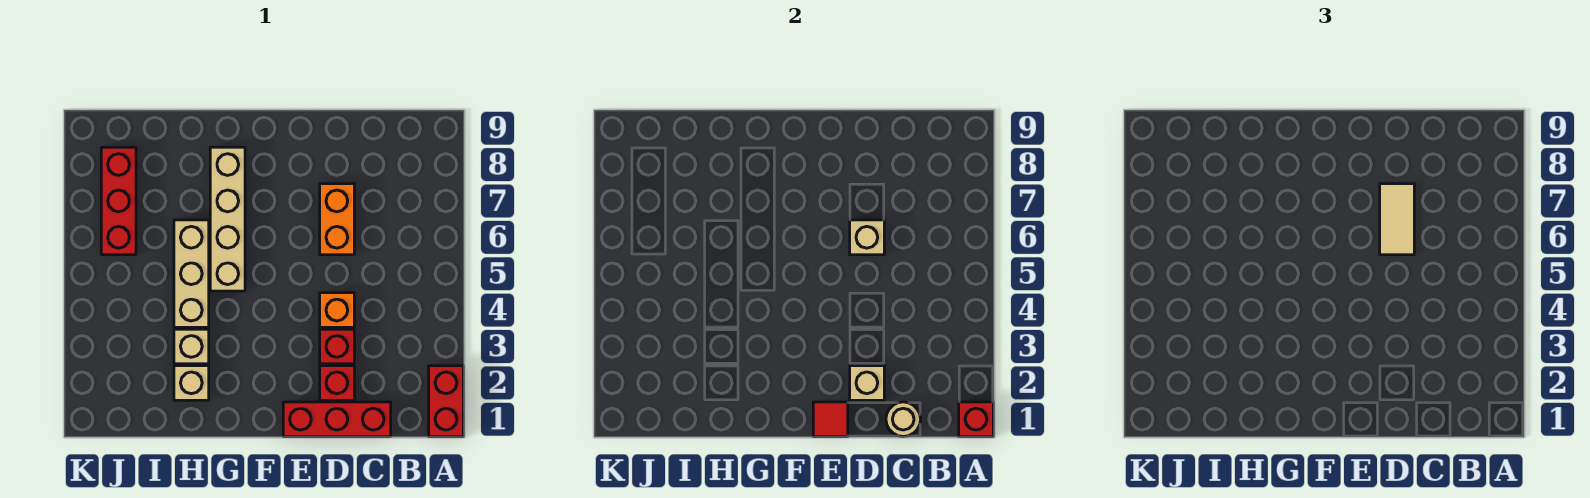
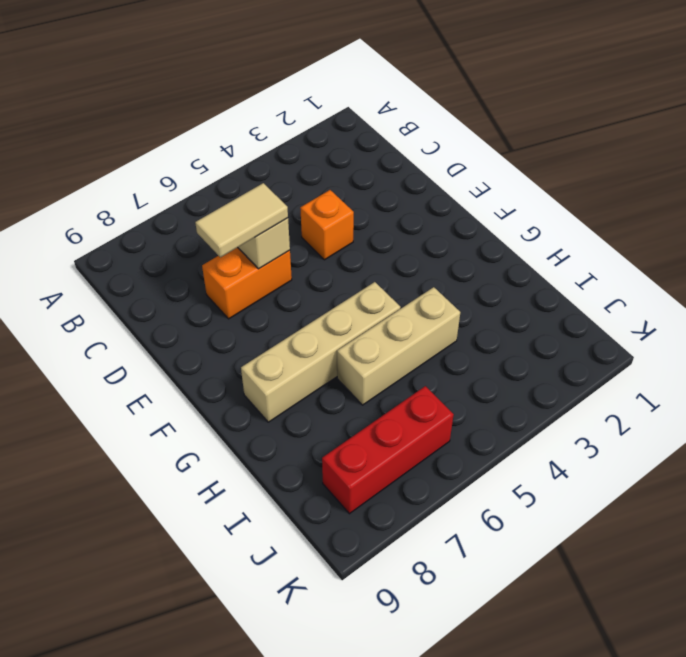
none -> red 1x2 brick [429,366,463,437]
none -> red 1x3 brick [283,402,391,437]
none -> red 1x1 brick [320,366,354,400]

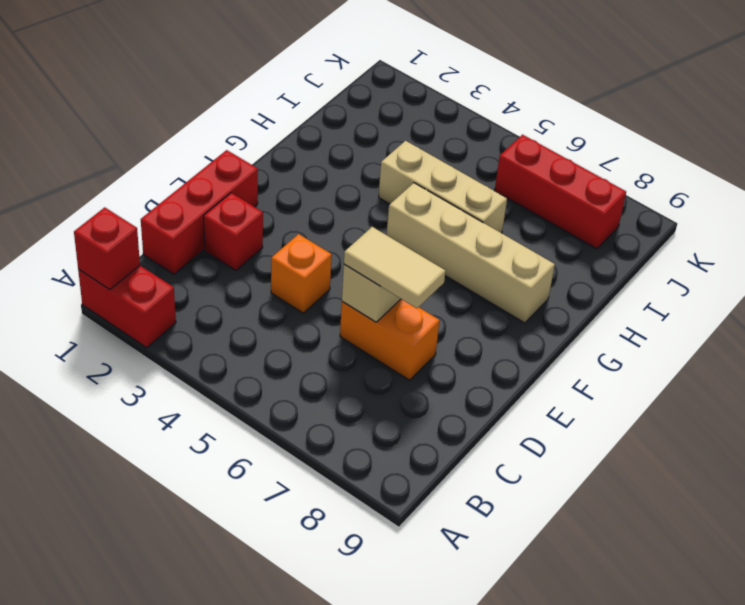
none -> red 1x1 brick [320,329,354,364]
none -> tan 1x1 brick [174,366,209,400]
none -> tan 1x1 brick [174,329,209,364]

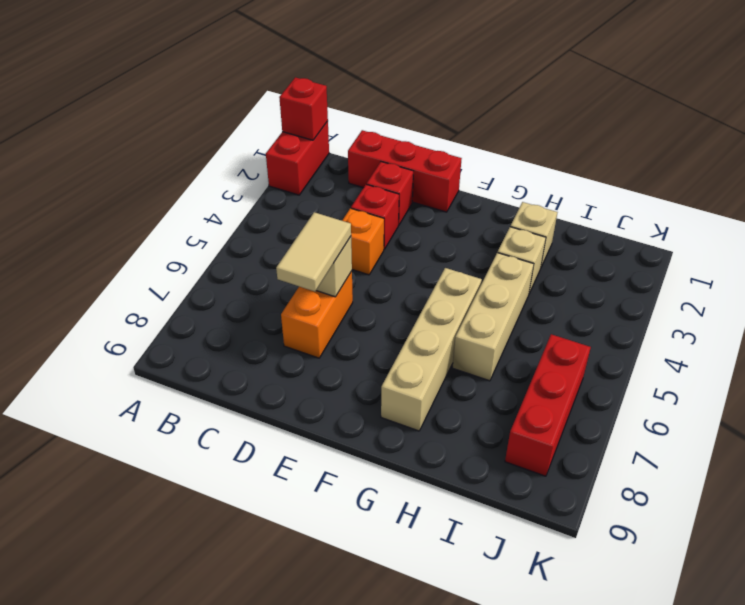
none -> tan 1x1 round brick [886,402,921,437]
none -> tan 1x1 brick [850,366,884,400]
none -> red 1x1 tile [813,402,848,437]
#####
■ Instructions to follow
Once the line containing "none -> tan 1x1 brick [174,329,209,364]" is found, write it out exactly along with every line after it through the end of the listing, excluding pictures.

■ Task answer
none -> tan 1x1 brick [174,329,209,364]

none -> tan 1x1 round brick [886,402,921,437]
none -> tan 1x1 brick [850,366,884,400]
none -> red 1x1 tile [813,402,848,437]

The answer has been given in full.